EXERCISE INPUT =>
+-------+
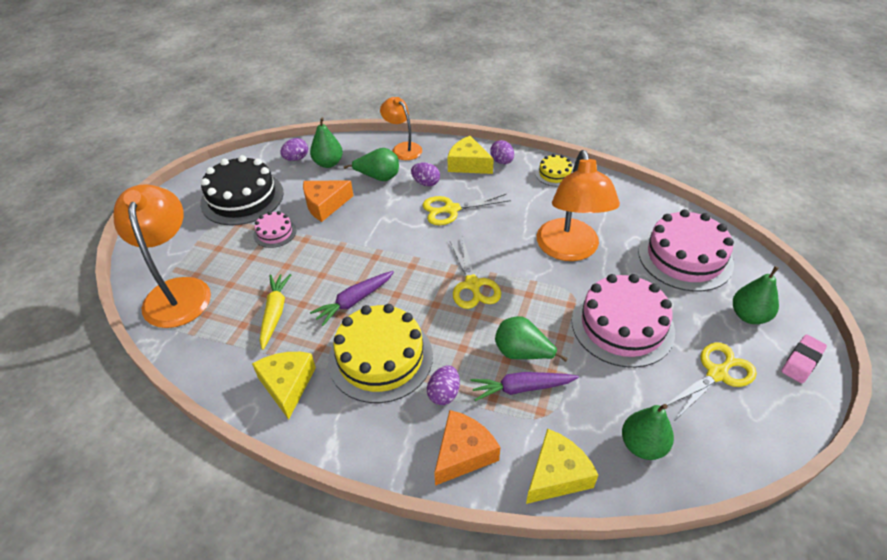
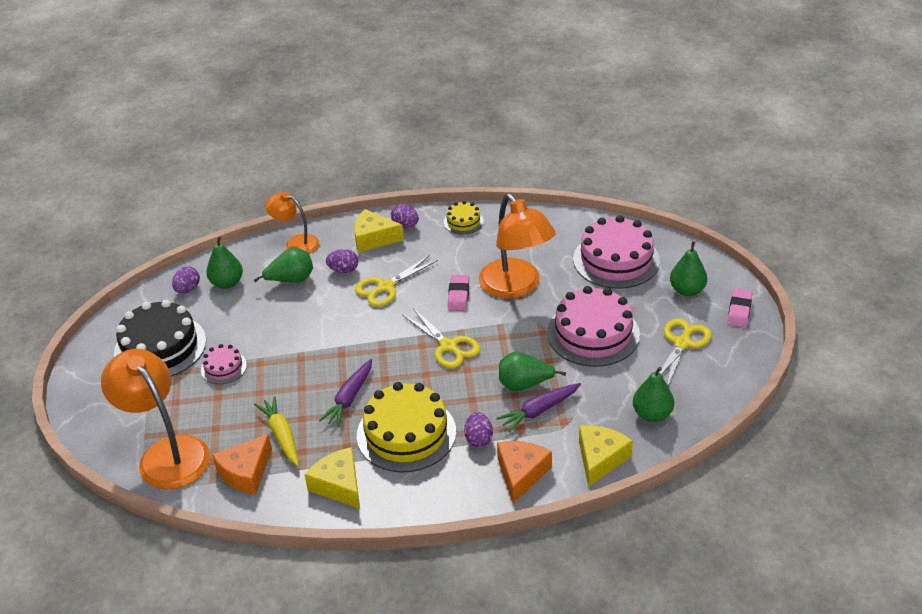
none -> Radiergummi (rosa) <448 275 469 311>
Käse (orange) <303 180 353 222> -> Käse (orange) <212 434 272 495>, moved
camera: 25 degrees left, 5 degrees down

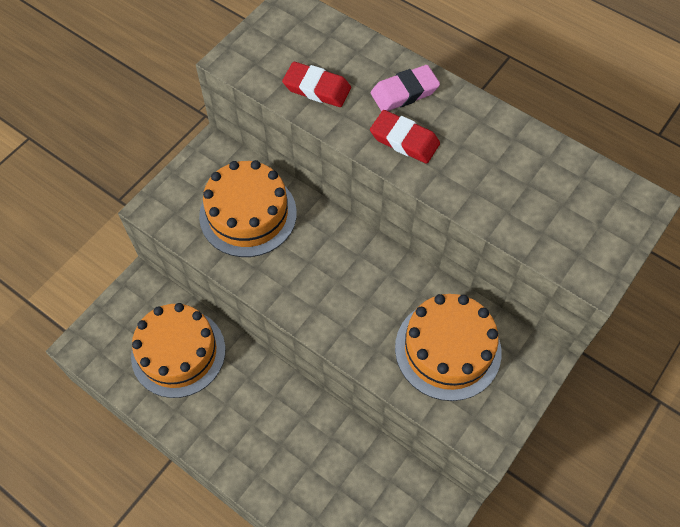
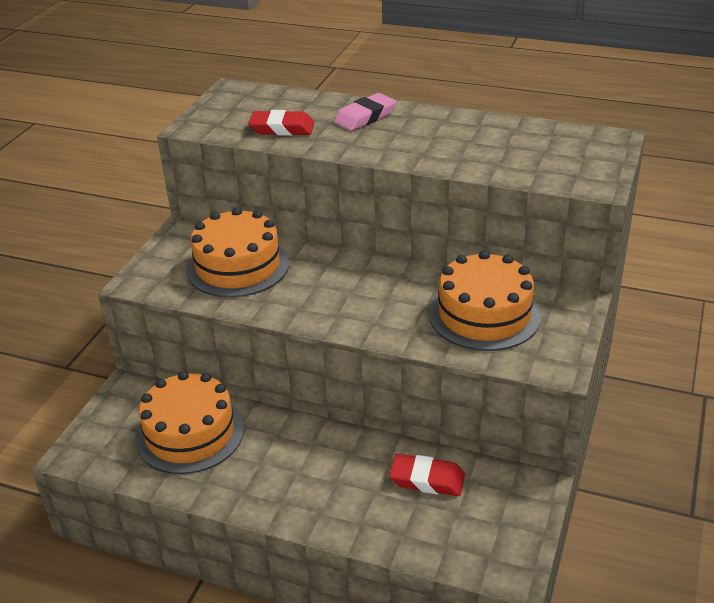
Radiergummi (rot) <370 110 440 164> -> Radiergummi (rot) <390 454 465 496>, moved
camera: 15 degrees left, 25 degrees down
+-------+
TRY IT => The answer is a single number, the count of lines in the records that contain the string "left".

TASK RESULT => 2